>> Start Data records

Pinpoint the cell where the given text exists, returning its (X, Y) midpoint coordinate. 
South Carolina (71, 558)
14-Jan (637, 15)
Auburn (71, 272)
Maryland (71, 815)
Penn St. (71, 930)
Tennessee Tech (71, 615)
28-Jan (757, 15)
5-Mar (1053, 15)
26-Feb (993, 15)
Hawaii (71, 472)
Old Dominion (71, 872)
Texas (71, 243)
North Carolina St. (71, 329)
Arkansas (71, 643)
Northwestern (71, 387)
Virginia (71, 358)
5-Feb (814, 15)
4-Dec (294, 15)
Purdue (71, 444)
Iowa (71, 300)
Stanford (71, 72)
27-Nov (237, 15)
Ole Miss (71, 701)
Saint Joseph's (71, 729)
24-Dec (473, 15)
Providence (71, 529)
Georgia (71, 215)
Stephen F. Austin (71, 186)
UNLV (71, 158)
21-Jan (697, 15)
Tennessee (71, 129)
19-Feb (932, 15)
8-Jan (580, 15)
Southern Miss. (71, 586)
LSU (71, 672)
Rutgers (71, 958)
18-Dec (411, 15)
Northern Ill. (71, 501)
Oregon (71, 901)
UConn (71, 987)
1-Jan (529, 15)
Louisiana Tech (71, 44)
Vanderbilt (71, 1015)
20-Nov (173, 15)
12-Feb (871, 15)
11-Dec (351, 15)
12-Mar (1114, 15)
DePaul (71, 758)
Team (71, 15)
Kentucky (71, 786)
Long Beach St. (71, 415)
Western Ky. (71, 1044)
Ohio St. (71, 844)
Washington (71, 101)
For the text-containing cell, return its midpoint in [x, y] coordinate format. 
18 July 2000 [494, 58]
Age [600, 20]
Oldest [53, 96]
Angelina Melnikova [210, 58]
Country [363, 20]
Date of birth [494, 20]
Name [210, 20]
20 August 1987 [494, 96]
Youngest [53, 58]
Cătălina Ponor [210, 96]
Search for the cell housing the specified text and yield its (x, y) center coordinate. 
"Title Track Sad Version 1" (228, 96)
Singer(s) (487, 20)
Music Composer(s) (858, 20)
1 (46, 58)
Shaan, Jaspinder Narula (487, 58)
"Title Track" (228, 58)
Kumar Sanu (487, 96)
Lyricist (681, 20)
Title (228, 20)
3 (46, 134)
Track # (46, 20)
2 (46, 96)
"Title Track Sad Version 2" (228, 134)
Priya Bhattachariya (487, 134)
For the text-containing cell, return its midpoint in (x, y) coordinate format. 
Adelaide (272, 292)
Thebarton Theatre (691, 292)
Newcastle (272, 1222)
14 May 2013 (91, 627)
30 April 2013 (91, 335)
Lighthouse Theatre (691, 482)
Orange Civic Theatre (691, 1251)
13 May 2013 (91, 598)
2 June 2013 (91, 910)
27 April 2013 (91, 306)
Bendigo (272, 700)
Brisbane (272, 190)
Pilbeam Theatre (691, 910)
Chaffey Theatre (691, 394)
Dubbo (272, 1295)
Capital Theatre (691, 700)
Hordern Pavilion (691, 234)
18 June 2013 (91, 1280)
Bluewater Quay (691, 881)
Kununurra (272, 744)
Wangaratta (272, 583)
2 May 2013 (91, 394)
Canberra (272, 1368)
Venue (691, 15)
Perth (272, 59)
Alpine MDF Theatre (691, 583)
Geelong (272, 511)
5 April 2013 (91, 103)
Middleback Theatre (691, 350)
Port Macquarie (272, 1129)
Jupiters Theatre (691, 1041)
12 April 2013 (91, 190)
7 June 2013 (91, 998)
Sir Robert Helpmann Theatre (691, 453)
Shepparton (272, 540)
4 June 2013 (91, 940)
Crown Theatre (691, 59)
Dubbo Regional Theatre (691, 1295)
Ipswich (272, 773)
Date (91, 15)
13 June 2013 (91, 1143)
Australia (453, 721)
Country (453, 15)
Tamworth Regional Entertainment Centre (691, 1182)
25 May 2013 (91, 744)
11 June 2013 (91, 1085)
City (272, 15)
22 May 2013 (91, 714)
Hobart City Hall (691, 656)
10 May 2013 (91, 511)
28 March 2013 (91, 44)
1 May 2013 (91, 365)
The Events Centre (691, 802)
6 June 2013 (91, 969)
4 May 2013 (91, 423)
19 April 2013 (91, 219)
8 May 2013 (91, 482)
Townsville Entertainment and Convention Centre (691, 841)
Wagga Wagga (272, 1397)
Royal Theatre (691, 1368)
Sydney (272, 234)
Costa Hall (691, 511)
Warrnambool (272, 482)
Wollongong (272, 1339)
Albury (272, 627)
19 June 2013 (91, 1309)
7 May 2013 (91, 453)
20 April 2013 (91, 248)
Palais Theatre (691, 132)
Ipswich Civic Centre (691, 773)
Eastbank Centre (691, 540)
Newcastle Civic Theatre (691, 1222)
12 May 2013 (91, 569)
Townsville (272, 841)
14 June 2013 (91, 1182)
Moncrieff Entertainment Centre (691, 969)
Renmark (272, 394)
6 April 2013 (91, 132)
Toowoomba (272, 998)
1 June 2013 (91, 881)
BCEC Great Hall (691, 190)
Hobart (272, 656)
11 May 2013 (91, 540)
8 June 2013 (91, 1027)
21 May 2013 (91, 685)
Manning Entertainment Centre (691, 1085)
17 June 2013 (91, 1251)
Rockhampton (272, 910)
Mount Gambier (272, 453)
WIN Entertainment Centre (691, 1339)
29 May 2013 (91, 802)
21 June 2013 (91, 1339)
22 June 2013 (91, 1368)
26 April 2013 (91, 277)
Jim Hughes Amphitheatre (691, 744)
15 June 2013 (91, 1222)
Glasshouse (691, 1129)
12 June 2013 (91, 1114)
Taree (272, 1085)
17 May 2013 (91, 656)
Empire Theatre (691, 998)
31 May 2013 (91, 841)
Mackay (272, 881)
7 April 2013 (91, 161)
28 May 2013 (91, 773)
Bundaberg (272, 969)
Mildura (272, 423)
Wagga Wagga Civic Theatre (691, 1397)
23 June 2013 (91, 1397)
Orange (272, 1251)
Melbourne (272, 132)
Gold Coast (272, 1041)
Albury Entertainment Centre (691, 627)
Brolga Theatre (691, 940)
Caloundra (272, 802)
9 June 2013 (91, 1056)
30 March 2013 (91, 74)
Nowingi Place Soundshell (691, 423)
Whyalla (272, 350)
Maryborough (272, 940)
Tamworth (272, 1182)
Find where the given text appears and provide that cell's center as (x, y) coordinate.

>> End Data records

◆ What to do
Please copy all of the entries above, reproducing each one character for character with its text and numbers unchanged.

◆ Output below
Pinpoint the cell where the given text exists, returning its (X, Y) midpoint coordinate. 
South Carolina (71, 558)
14-Jan (637, 15)
Auburn (71, 272)
Maryland (71, 815)
Penn St. (71, 930)
Tennessee Tech (71, 615)
28-Jan (757, 15)
5-Mar (1053, 15)
26-Feb (993, 15)
Hawaii (71, 472)
Old Dominion (71, 872)
Texas (71, 243)
North Carolina St. (71, 329)
Arkansas (71, 643)
Northwestern (71, 387)
Virginia (71, 358)
5-Feb (814, 15)
4-Dec (294, 15)
Purdue (71, 444)
Iowa (71, 300)
Stanford (71, 72)
27-Nov (237, 15)
Ole Miss (71, 701)
Saint Joseph's (71, 729)
24-Dec (473, 15)
Providence (71, 529)
Georgia (71, 215)
Stephen F. Austin (71, 186)
UNLV (71, 158)
21-Jan (697, 15)
Tennessee (71, 129)
19-Feb (932, 15)
8-Jan (580, 15)
Southern Miss. (71, 586)
LSU (71, 672)
Rutgers (71, 958)
18-Dec (411, 15)
Northern Ill. (71, 501)
Oregon (71, 901)
UConn (71, 987)
1-Jan (529, 15)
Louisiana Tech (71, 44)
Vanderbilt (71, 1015)
20-Nov (173, 15)
12-Feb (871, 15)
11-Dec (351, 15)
12-Mar (1114, 15)
DePaul (71, 758)
Team (71, 15)
Kentucky (71, 786)
Long Beach St. (71, 415)
Western Ky. (71, 1044)
Ohio St. (71, 844)
Washington (71, 101)
For the text-containing cell, return its midpoint in [x, y] coordinate format. 
18 July 2000 [494, 58]
Age [600, 20]
Oldest [53, 96]
Angelina Melnikova [210, 58]
Country [363, 20]
Date of birth [494, 20]
Name [210, 20]
20 August 1987 [494, 96]
Youngest [53, 58]
Cătălina Ponor [210, 96]
Search for the cell housing the specified text and yield its (x, y) center coordinate. 
"Title Track Sad Version 1" (228, 96)
Singer(s) (487, 20)
Music Composer(s) (858, 20)
1 (46, 58)
Shaan, Jaspinder Narula (487, 58)
"Title Track" (228, 58)
Kumar Sanu (487, 96)
Lyricist (681, 20)
Title (228, 20)
3 (46, 134)
Track # (46, 20)
2 (46, 96)
"Title Track Sad Version 2" (228, 134)
Priya Bhattachariya (487, 134)
For the text-containing cell, return its midpoint in (x, y) coordinate format. 
Adelaide (272, 292)
Thebarton Theatre (691, 292)
Newcastle (272, 1222)
14 May 2013 (91, 627)
30 April 2013 (91, 335)
Lighthouse Theatre (691, 482)
Orange Civic Theatre (691, 1251)
13 May 2013 (91, 598)
2 June 2013 (91, 910)
27 April 2013 (91, 306)
Bendigo (272, 700)
Brisbane (272, 190)
Pilbeam Theatre (691, 910)
Chaffey Theatre (691, 394)
Dubbo (272, 1295)
Capital Theatre (691, 700)
Hordern Pavilion (691, 234)
18 June 2013 (91, 1280)
Bluewater Quay (691, 881)
Kununurra (272, 744)
Wangaratta (272, 583)
2 May 2013 (91, 394)
Canberra (272, 1368)
Venue (691, 15)
Perth (272, 59)
Alpine MDF Theatre (691, 583)
Geelong (272, 511)
5 April 2013 (91, 103)
Middleback Theatre (691, 350)
Port Macquarie (272, 1129)
Jupiters Theatre (691, 1041)
12 April 2013 (91, 190)
7 June 2013 (91, 998)
Sir Robert Helpmann Theatre (691, 453)
Shepparton (272, 540)
4 June 2013 (91, 940)
Crown Theatre (691, 59)
Dubbo Regional Theatre (691, 1295)
Ipswich (272, 773)
Date (91, 15)
13 June 2013 (91, 1143)
Australia (453, 721)
Country (453, 15)
Tamworth Regional Entertainment Centre (691, 1182)
25 May 2013 (91, 744)
11 June 2013 (91, 1085)
City (272, 15)
22 May 2013 (91, 714)
Hobart City Hall (691, 656)
10 May 2013 (91, 511)
28 March 2013 (91, 44)
1 May 2013 (91, 365)
The Events Centre (691, 802)
6 June 2013 (91, 969)
4 May 2013 (91, 423)
19 April 2013 (91, 219)
8 May 2013 (91, 482)
Townsville Entertainment and Convention Centre (691, 841)
Wagga Wagga (272, 1397)
Royal Theatre (691, 1368)
Sydney (272, 234)
Costa Hall (691, 511)
Warrnambool (272, 482)
Wollongong (272, 1339)
Albury (272, 627)
19 June 2013 (91, 1309)
7 May 2013 (91, 453)
20 April 2013 (91, 248)
Palais Theatre (691, 132)
Ipswich Civic Centre (691, 773)
Eastbank Centre (691, 540)
Newcastle Civic Theatre (691, 1222)
12 May 2013 (91, 569)
Townsville (272, 841)
14 June 2013 (91, 1182)
Moncrieff Entertainment Centre (691, 969)
Renmark (272, 394)
6 April 2013 (91, 132)
Toowoomba (272, 998)
1 June 2013 (91, 881)
BCEC Great Hall (691, 190)
Hobart (272, 656)
11 May 2013 (91, 540)
8 June 2013 (91, 1027)
21 May 2013 (91, 685)
Manning Entertainment Centre (691, 1085)
17 June 2013 (91, 1251)
Rockhampton (272, 910)
Mount Gambier (272, 453)
WIN Entertainment Centre (691, 1339)
29 May 2013 (91, 802)
21 June 2013 (91, 1339)
22 June 2013 (91, 1368)
26 April 2013 (91, 277)
Jim Hughes Amphitheatre (691, 744)
15 June 2013 (91, 1222)
Glasshouse (691, 1129)
12 June 2013 (91, 1114)
Taree (272, 1085)
17 May 2013 (91, 656)
Empire Theatre (691, 998)
31 May 2013 (91, 841)
Mackay (272, 881)
7 April 2013 (91, 161)
28 May 2013 (91, 773)
Bundaberg (272, 969)
Mildura (272, 423)
Wagga Wagga Civic Theatre (691, 1397)
23 June 2013 (91, 1397)
Orange (272, 1251)
Melbourne (272, 132)
Gold Coast (272, 1041)
Albury Entertainment Centre (691, 627)
Brolga Theatre (691, 940)
Caloundra (272, 802)
9 June 2013 (91, 1056)
30 March 2013 (91, 74)
Nowingi Place Soundshell (691, 423)
Whyalla (272, 350)
Maryborough (272, 940)
Tamworth (272, 1182)
Find where the given text appears and provide that cell's center as (x, y) coordinate.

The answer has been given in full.